• _Action item_:
In the reply, give back exactly the lines from the one with "CN5 pin 3: GND -> VCC" through the last line of the records, without pictures.

• _Supplied records_:
((

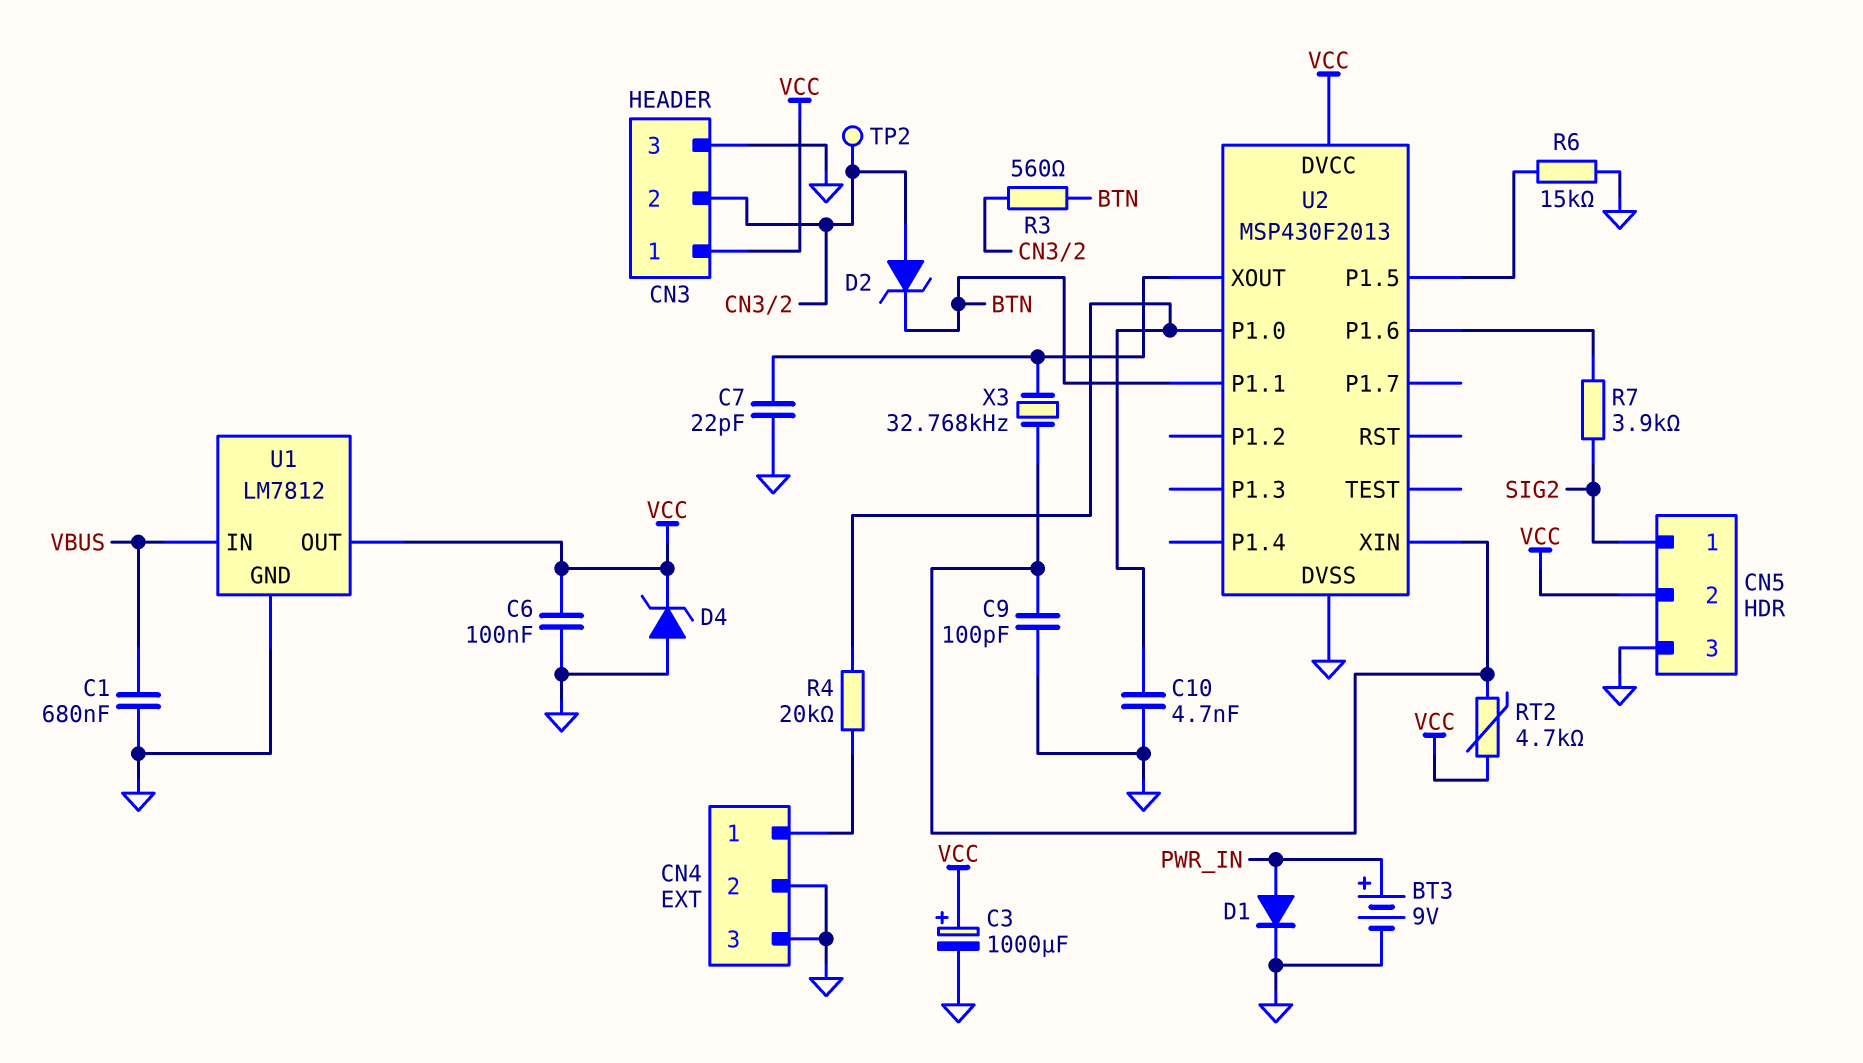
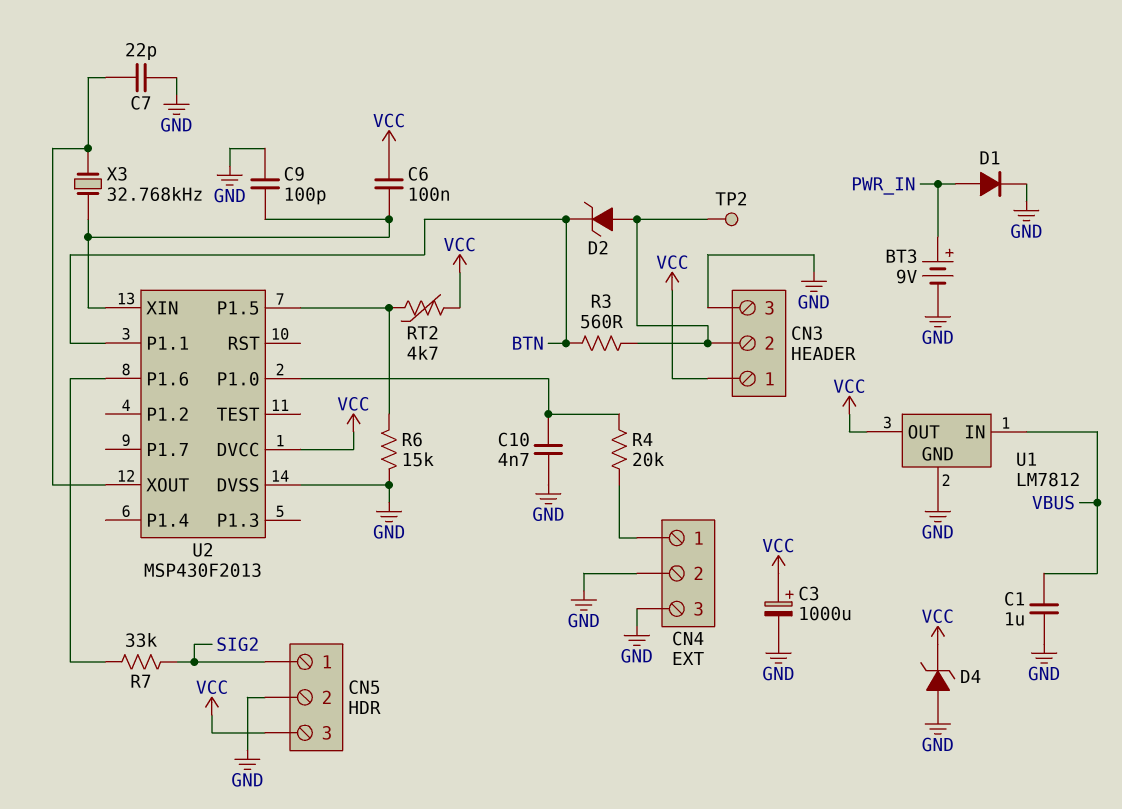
C1: 680nF (GND, VBUS) -> 1uF (GND, VBUS)
C6: 100nF (GND, VCC) -> 100nF (U2/XIN, VCC)
CN5 pin 2: VCC -> GND
CN5 pin 3: GND -> VCC
R7: 3.9k (SIG2, U2/P1.6) -> 33k (SIG2, U2/P1.6)
RT2: 4.7k (U2/XIN, VCC) -> 4.7k (U2/P1.5, VCC)

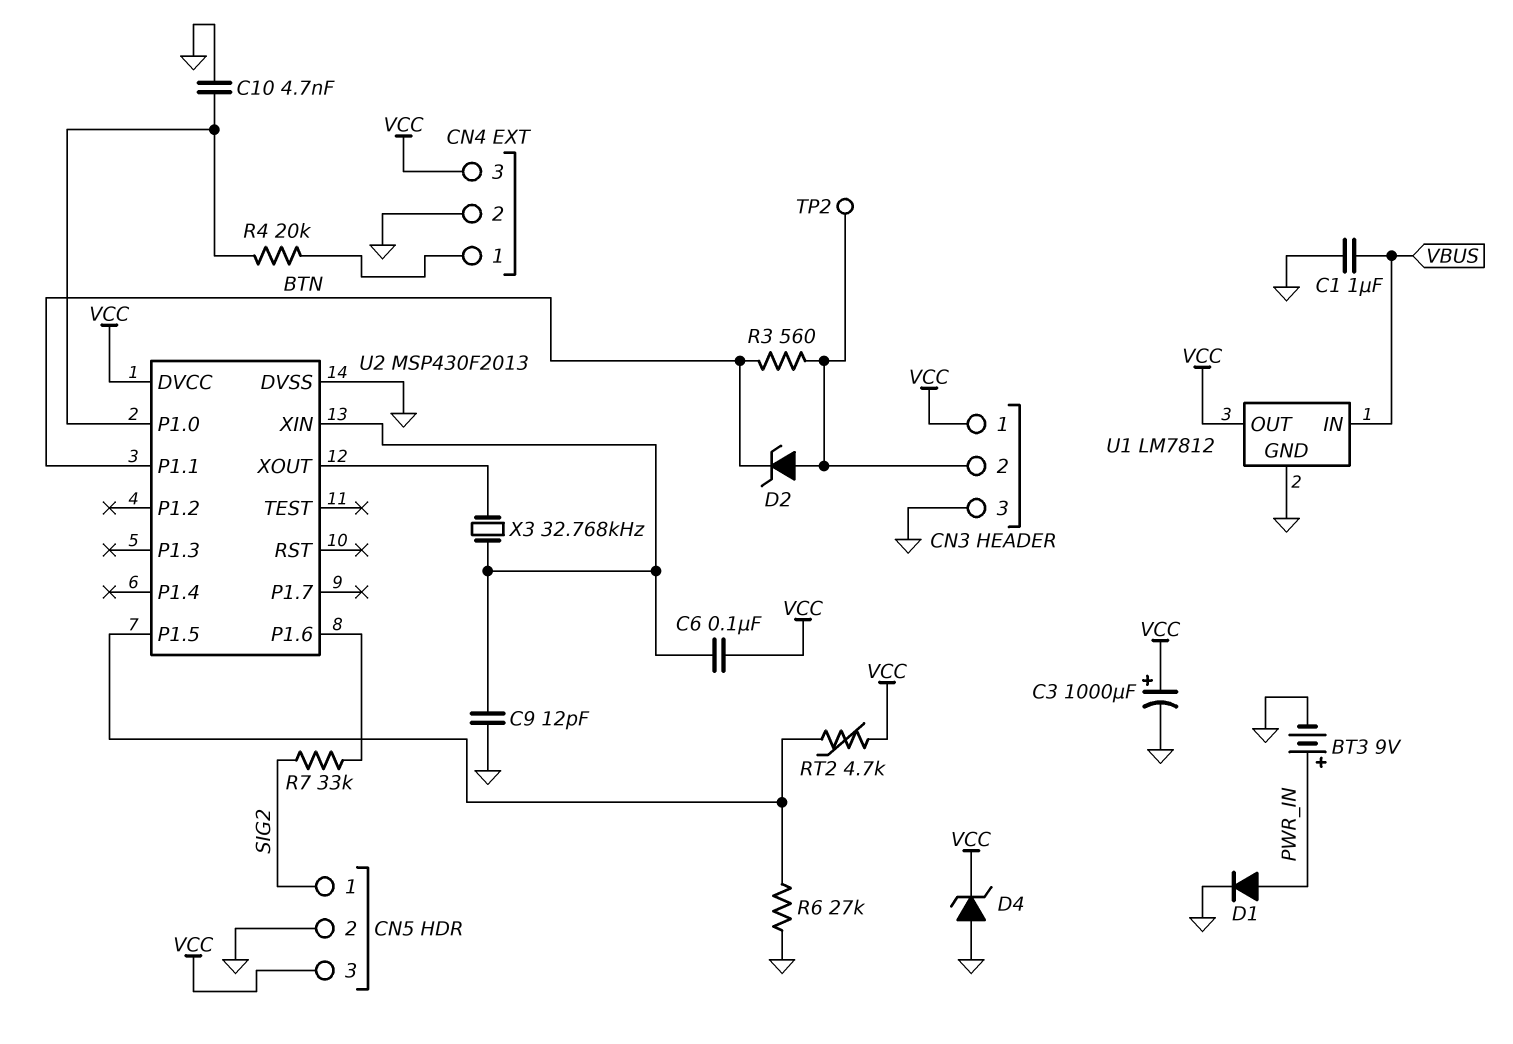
C7: 22pF (GND, U2/XOUT) -> none
C9: 100pF (GND, U2/XIN) -> 12pF (GND, U2/XIN)
CN4 pin 3: GND -> VCC
R6: 15k (GND, U2/P1.5) -> 27k (GND, U2/P1.5)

))

• _Expected answer_:
CN5 pin 3: GND -> VCC
R7: 3.9k (SIG2, U2/P1.6) -> 33k (SIG2, U2/P1.6)
RT2: 4.7k (U2/XIN, VCC) -> 4.7k (U2/P1.5, VCC)

C7: 22pF (GND, U2/XOUT) -> none
C9: 100pF (GND, U2/XIN) -> 12pF (GND, U2/XIN)
CN4 pin 3: GND -> VCC
R6: 15k (GND, U2/P1.5) -> 27k (GND, U2/P1.5)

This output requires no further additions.